- _Object state change records_:
+ + + + +
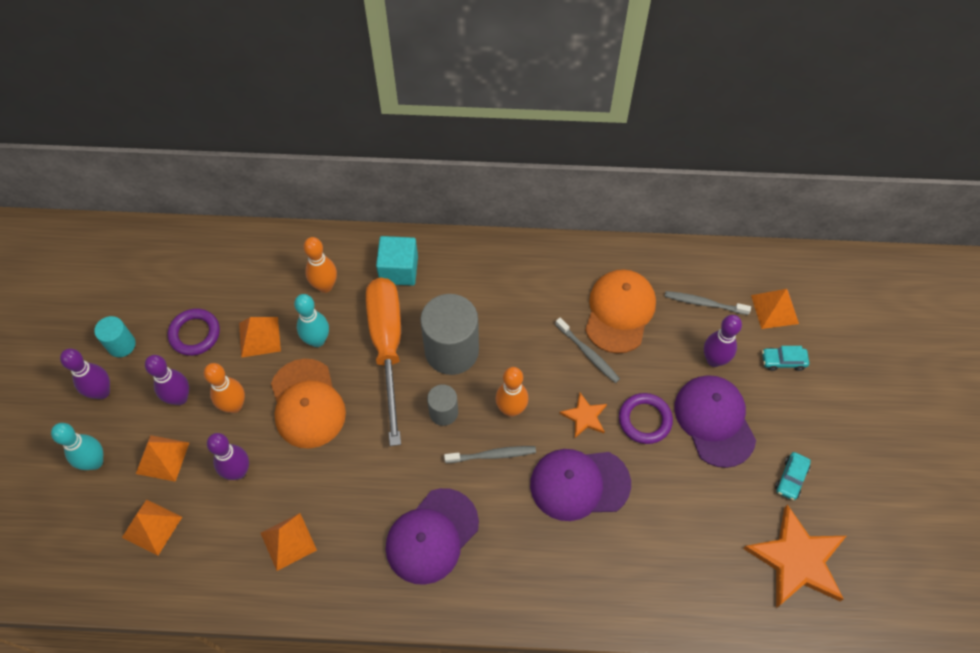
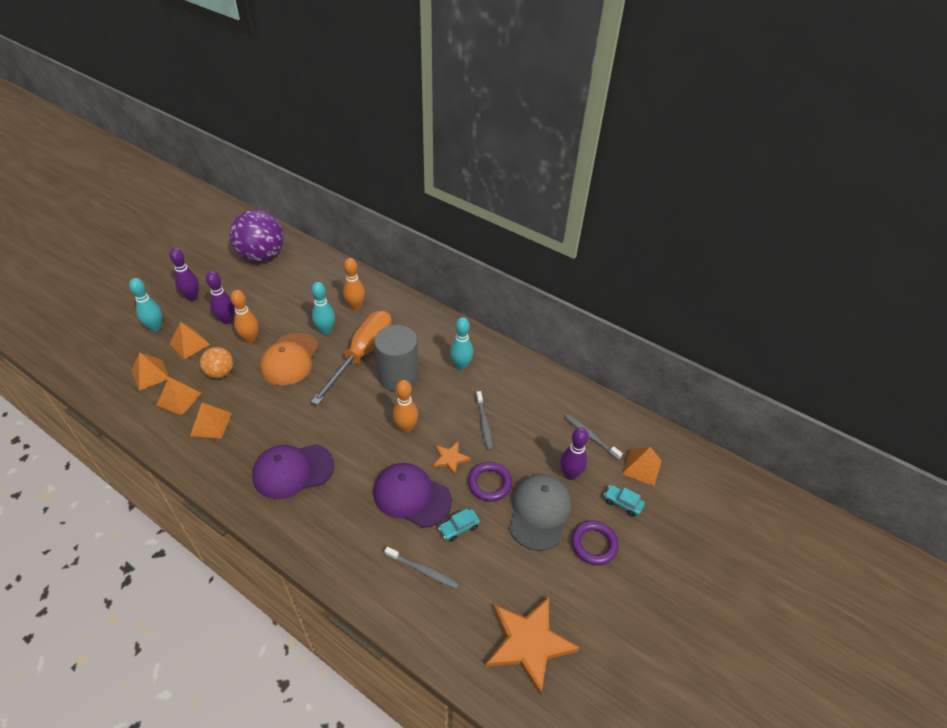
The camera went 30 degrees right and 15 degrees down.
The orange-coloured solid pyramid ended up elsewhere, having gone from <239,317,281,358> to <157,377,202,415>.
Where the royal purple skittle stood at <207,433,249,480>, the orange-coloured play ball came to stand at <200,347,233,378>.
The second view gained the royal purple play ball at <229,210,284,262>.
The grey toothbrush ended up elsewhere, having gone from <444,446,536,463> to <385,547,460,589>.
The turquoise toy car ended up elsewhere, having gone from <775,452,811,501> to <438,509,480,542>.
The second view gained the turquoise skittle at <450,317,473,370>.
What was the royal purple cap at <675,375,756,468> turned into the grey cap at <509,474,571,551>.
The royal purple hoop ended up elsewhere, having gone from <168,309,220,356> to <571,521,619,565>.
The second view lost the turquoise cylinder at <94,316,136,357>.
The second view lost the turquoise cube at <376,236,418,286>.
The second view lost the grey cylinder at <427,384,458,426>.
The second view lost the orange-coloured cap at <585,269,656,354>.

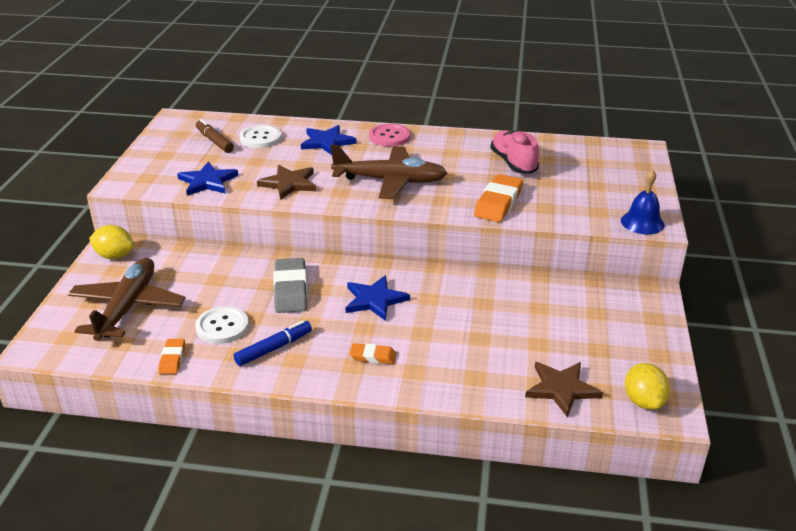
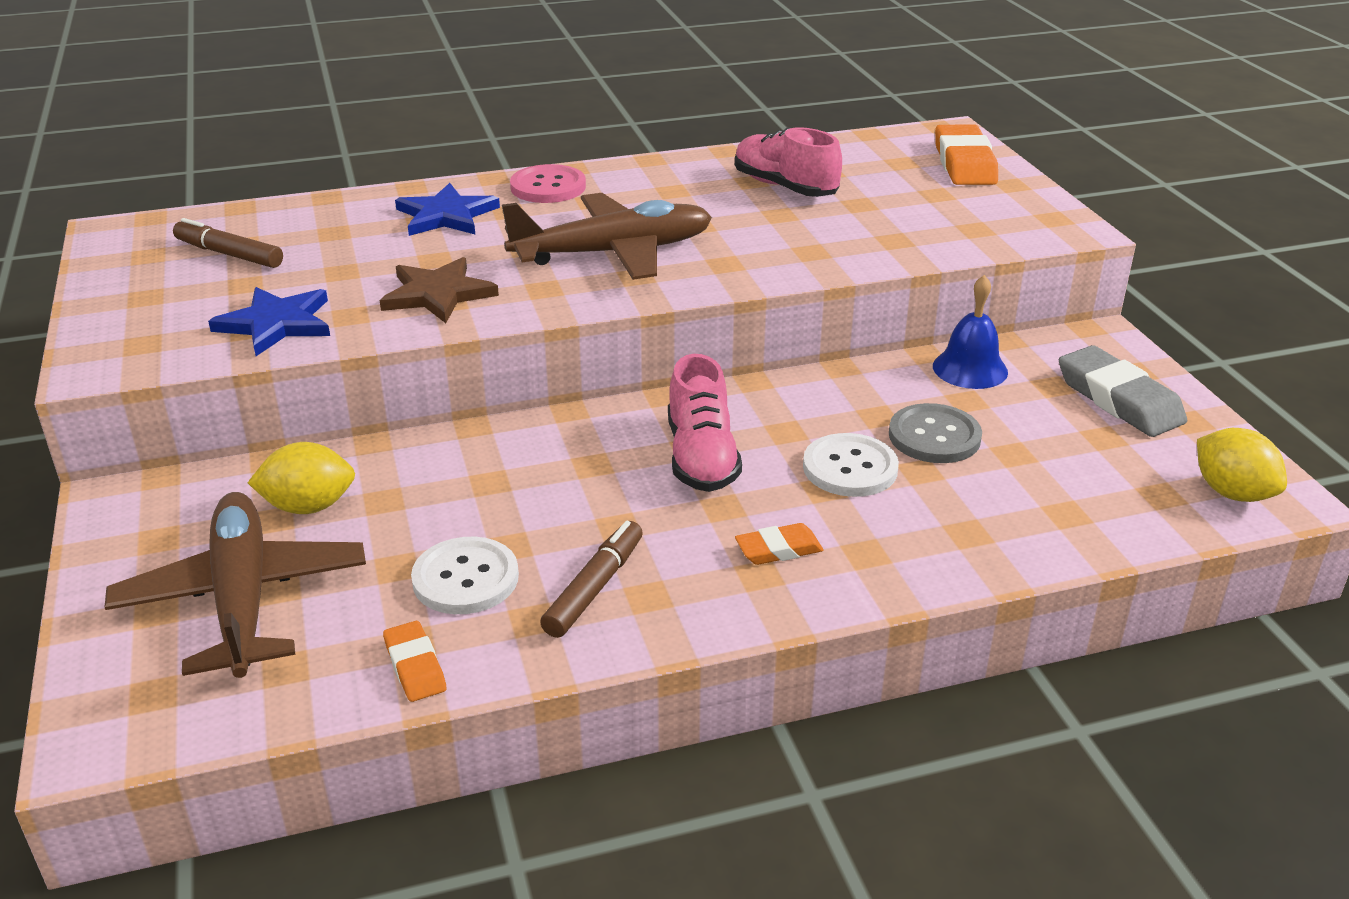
The camera went 25 degrees left and 0 degrees up.
The golden lemon ended up elsewhere, having gone from <89,225,134,259> to <248,442,355,514>.
What was the blue felt pen at <234,320,312,366> turned into the russet felt pen at <540,521,643,638>.
Where the blue five-pointed star stood at <346,275,410,321>, the pink lace-up shoe came to stand at <668,354,742,492>.
The snow-white button ended up elsewhere, having gone from <239,125,282,148> to <803,433,899,497>.
The second view gained the grey button at <889,403,982,463>.
The blue hand bell ended up elsewhere, having gone from <621,169,665,234> to <933,275,1008,389>.
The orange-coloured eraser ended up elsewhere, having gone from <474,174,523,222> to <935,125,998,185>.
The grey eraser ended up elsewhere, having gone from <273,258,307,313> to <1059,345,1187,437>.
The second view lost the russet five-pointed star at <525,362,603,418>.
+ + + + +
- _WORK TASK_:
Retype the records above, but only those lines that fall between the line containing "Where the royal" and the line containing "The turquoise toy", with both of those lines included, exactly as written.

- _RESPONSE TO THE TASK_:
Where the royal purple skittle stood at <207,433,249,480>, the orange-coloured play ball came to stand at <200,347,233,378>.
The second view gained the royal purple play ball at <229,210,284,262>.
The grey toothbrush ended up elsewhere, having gone from <444,446,536,463> to <385,547,460,589>.
The turquoise toy car ended up elsewhere, having gone from <775,452,811,501> to <438,509,480,542>.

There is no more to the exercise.